> [What is required]:
Every entry below must appear again, exactly as written.

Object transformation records
****************************************

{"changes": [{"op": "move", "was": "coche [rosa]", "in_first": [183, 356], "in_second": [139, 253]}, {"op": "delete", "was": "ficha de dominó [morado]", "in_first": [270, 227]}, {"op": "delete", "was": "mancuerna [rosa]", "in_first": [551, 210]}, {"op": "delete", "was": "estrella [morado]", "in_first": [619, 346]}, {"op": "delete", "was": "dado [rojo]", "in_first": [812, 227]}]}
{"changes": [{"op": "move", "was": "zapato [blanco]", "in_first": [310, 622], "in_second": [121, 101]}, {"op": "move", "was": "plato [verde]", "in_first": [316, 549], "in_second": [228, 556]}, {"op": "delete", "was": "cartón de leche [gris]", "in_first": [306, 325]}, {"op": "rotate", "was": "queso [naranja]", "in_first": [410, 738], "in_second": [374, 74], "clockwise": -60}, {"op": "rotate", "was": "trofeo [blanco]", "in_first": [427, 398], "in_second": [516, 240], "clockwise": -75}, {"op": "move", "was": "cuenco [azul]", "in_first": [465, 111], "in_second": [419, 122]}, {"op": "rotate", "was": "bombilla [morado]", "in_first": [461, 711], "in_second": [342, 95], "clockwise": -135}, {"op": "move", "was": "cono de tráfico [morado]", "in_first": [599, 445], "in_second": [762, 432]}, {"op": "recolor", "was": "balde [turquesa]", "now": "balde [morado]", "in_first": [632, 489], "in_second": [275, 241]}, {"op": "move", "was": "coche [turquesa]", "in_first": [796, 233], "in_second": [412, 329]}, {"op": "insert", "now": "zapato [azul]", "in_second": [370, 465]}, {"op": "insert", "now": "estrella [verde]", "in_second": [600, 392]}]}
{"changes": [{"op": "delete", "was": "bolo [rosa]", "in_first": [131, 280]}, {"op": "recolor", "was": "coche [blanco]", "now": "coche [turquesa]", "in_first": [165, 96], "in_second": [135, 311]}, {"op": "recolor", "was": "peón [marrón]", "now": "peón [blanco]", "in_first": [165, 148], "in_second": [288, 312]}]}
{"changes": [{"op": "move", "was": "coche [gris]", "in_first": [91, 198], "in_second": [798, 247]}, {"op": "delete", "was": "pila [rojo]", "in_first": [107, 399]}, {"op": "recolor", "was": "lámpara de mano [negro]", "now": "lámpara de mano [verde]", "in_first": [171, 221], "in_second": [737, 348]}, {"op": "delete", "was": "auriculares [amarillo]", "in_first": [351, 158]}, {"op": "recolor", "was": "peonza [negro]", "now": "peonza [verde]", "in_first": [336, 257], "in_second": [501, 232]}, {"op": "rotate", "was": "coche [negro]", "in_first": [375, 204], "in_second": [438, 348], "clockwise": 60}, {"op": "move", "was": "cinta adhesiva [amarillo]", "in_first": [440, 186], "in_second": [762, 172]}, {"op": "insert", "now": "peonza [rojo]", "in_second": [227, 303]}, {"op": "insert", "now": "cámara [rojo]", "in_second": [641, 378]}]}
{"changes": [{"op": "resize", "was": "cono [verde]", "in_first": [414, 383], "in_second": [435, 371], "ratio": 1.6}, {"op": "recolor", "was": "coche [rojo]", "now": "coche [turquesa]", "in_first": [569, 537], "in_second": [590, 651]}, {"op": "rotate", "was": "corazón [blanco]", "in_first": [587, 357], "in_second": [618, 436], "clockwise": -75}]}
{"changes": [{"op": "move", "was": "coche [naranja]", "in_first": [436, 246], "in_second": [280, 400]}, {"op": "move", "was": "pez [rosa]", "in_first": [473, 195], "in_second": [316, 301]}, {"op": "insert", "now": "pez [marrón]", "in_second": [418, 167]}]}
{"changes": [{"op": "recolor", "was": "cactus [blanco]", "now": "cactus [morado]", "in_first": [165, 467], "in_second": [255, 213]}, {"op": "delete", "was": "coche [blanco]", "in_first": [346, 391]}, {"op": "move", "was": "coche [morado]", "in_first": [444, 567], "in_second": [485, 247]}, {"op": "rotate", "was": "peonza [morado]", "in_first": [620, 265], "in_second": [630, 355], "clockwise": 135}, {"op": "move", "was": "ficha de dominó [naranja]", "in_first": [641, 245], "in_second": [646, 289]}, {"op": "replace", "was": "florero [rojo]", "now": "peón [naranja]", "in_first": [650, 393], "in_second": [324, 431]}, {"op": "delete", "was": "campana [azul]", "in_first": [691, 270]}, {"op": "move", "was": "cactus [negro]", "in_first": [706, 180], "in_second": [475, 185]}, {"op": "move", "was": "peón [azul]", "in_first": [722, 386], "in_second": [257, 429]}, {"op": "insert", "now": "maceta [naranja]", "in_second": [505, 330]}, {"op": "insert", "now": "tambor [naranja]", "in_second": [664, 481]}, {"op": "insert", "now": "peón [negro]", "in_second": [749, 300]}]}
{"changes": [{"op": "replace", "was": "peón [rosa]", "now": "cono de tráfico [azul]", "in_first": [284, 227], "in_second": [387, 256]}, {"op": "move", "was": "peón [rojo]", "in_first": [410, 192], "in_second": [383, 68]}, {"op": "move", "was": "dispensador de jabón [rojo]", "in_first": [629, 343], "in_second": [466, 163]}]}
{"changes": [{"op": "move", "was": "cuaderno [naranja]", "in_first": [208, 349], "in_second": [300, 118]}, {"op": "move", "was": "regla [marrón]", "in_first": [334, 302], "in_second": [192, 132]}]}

****************************************

> [Answer below]:
{"changes": [{"op": "move", "was": "coche [rosa]", "in_first": [183, 356], "in_second": [139, 253]}, {"op": "delete", "was": "ficha de dominó [morado]", "in_first": [270, 227]}, {"op": "delete", "was": "mancuerna [rosa]", "in_first": [551, 210]}, {"op": "delete", "was": "estrella [morado]", "in_first": [619, 346]}, {"op": "delete", "was": "dado [rojo]", "in_first": [812, 227]}]}
{"changes": [{"op": "move", "was": "zapato [blanco]", "in_first": [310, 622], "in_second": [121, 101]}, {"op": "move", "was": "plato [verde]", "in_first": [316, 549], "in_second": [228, 556]}, {"op": "delete", "was": "cartón de leche [gris]", "in_first": [306, 325]}, {"op": "rotate", "was": "queso [naranja]", "in_first": [410, 738], "in_second": [374, 74], "clockwise": -60}, {"op": "rotate", "was": "trofeo [blanco]", "in_first": [427, 398], "in_second": [516, 240], "clockwise": -75}, {"op": "move", "was": "cuenco [azul]", "in_first": [465, 111], "in_second": [419, 122]}, {"op": "rotate", "was": "bombilla [morado]", "in_first": [461, 711], "in_second": [342, 95], "clockwise": -135}, {"op": "move", "was": "cono de tráfico [morado]", "in_first": [599, 445], "in_second": [762, 432]}, {"op": "recolor", "was": "balde [turquesa]", "now": "balde [morado]", "in_first": [632, 489], "in_second": [275, 241]}, {"op": "move", "was": "coche [turquesa]", "in_first": [796, 233], "in_second": [412, 329]}, {"op": "insert", "now": "zapato [azul]", "in_second": [370, 465]}, {"op": "insert", "now": "estrella [verde]", "in_second": [600, 392]}]}
{"changes": [{"op": "delete", "was": "bolo [rosa]", "in_first": [131, 280]}, {"op": "recolor", "was": "coche [blanco]", "now": "coche [turquesa]", "in_first": [165, 96], "in_second": [135, 311]}, {"op": "recolor", "was": "peón [marrón]", "now": "peón [blanco]", "in_first": [165, 148], "in_second": [288, 312]}]}
{"changes": [{"op": "move", "was": "coche [gris]", "in_first": [91, 198], "in_second": [798, 247]}, {"op": "delete", "was": "pila [rojo]", "in_first": [107, 399]}, {"op": "recolor", "was": "lámpara de mano [negro]", "now": "lámpara de mano [verde]", "in_first": [171, 221], "in_second": [737, 348]}, {"op": "delete", "was": "auriculares [amarillo]", "in_first": [351, 158]}, {"op": "recolor", "was": "peonza [negro]", "now": "peonza [verde]", "in_first": [336, 257], "in_second": [501, 232]}, {"op": "rotate", "was": "coche [negro]", "in_first": [375, 204], "in_second": [438, 348], "clockwise": 60}, {"op": "move", "was": "cinta adhesiva [amarillo]", "in_first": [440, 186], "in_second": [762, 172]}, {"op": "insert", "now": "peonza [rojo]", "in_second": [227, 303]}, {"op": "insert", "now": "cámara [rojo]", "in_second": [641, 378]}]}
{"changes": [{"op": "resize", "was": "cono [verde]", "in_first": [414, 383], "in_second": [435, 371], "ratio": 1.6}, {"op": "recolor", "was": "coche [rojo]", "now": "coche [turquesa]", "in_first": [569, 537], "in_second": [590, 651]}, {"op": "rotate", "was": "corazón [blanco]", "in_first": [587, 357], "in_second": [618, 436], "clockwise": -75}]}
{"changes": [{"op": "move", "was": "coche [naranja]", "in_first": [436, 246], "in_second": [280, 400]}, {"op": "move", "was": "pez [rosa]", "in_first": [473, 195], "in_second": [316, 301]}, {"op": "insert", "now": "pez [marrón]", "in_second": [418, 167]}]}
{"changes": [{"op": "recolor", "was": "cactus [blanco]", "now": "cactus [morado]", "in_first": [165, 467], "in_second": [255, 213]}, {"op": "delete", "was": "coche [blanco]", "in_first": [346, 391]}, {"op": "move", "was": "coche [morado]", "in_first": [444, 567], "in_second": [485, 247]}, {"op": "rotate", "was": "peonza [morado]", "in_first": [620, 265], "in_second": [630, 355], "clockwise": 135}, {"op": "move", "was": "ficha de dominó [naranja]", "in_first": [641, 245], "in_second": [646, 289]}, {"op": "replace", "was": "florero [rojo]", "now": "peón [naranja]", "in_first": [650, 393], "in_second": [324, 431]}, {"op": "delete", "was": "campana [azul]", "in_first": [691, 270]}, {"op": "move", "was": "cactus [negro]", "in_first": [706, 180], "in_second": [475, 185]}, {"op": "move", "was": "peón [azul]", "in_first": [722, 386], "in_second": [257, 429]}, {"op": "insert", "now": "maceta [naranja]", "in_second": [505, 330]}, {"op": "insert", "now": "tambor [naranja]", "in_second": [664, 481]}, {"op": "insert", "now": "peón [negro]", "in_second": [749, 300]}]}
{"changes": [{"op": "replace", "was": "peón [rosa]", "now": "cono de tráfico [azul]", "in_first": [284, 227], "in_second": [387, 256]}, {"op": "move", "was": "peón [rojo]", "in_first": [410, 192], "in_second": [383, 68]}, {"op": "move", "was": "dispensador de jabón [rojo]", "in_first": [629, 343], "in_second": [466, 163]}]}
{"changes": [{"op": "move", "was": "cuaderno [naranja]", "in_first": [208, 349], "in_second": [300, 118]}, {"op": "move", "was": "regla [marrón]", "in_first": [334, 302], "in_second": [192, 132]}]}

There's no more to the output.